■ REQUIRED ACTION
Please keep the images out and set down the data exactly as given.
★ ★ ★
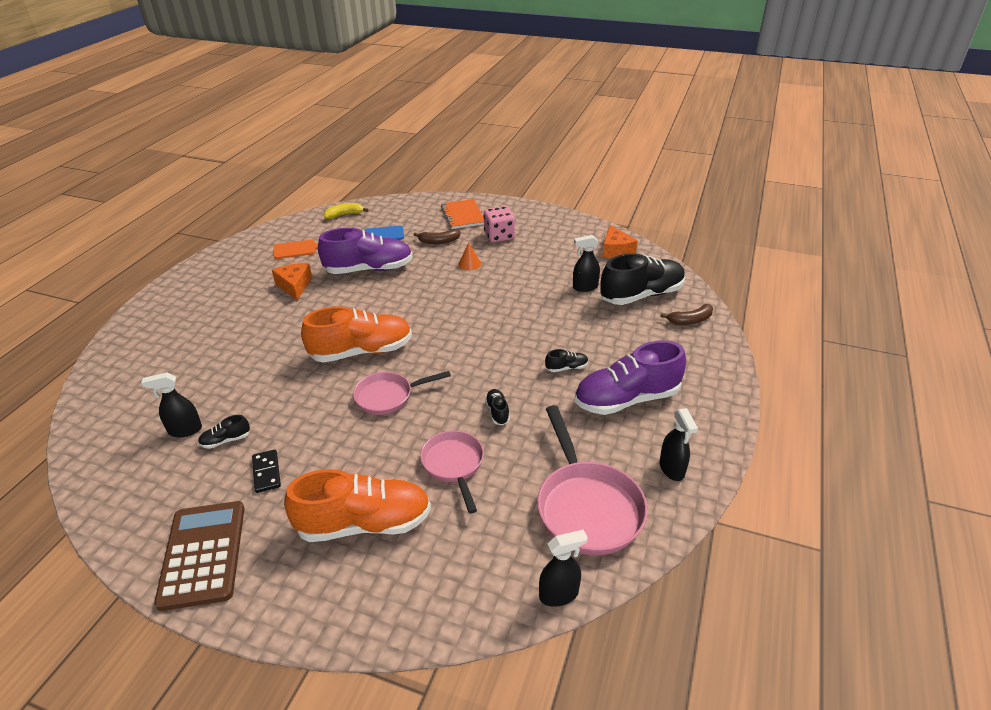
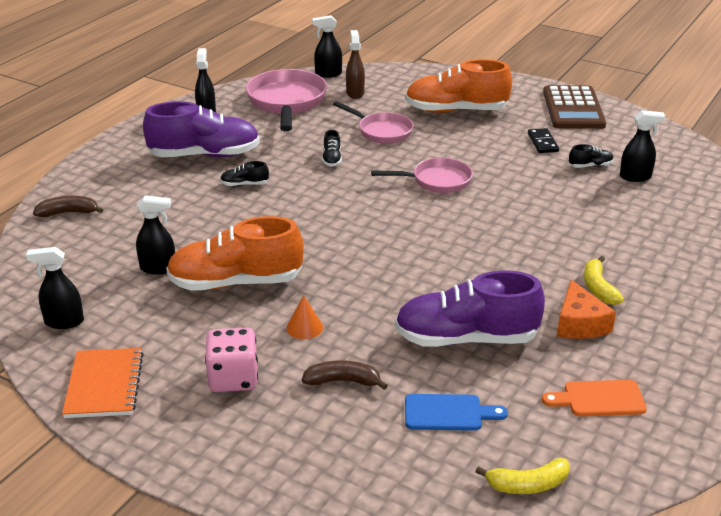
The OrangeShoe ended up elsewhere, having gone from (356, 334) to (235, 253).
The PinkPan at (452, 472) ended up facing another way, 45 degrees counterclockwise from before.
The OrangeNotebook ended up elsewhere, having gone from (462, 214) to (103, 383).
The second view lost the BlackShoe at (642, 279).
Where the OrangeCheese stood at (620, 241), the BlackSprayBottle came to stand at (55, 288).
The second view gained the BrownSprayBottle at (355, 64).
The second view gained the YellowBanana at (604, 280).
★ ★ ★
■ WORKED SOLUTION
The OrangeShoe ended up elsewhere, having gone from (356, 334) to (235, 253).
The PinkPan at (452, 472) ended up facing another way, 45 degrees counterclockwise from before.
The OrangeNotebook ended up elsewhere, having gone from (462, 214) to (103, 383).
The second view lost the BlackShoe at (642, 279).
Where the OrangeCheese stood at (620, 241), the BlackSprayBottle came to stand at (55, 288).
The second view gained the BrownSprayBottle at (355, 64).
The second view gained the YellowBanana at (604, 280).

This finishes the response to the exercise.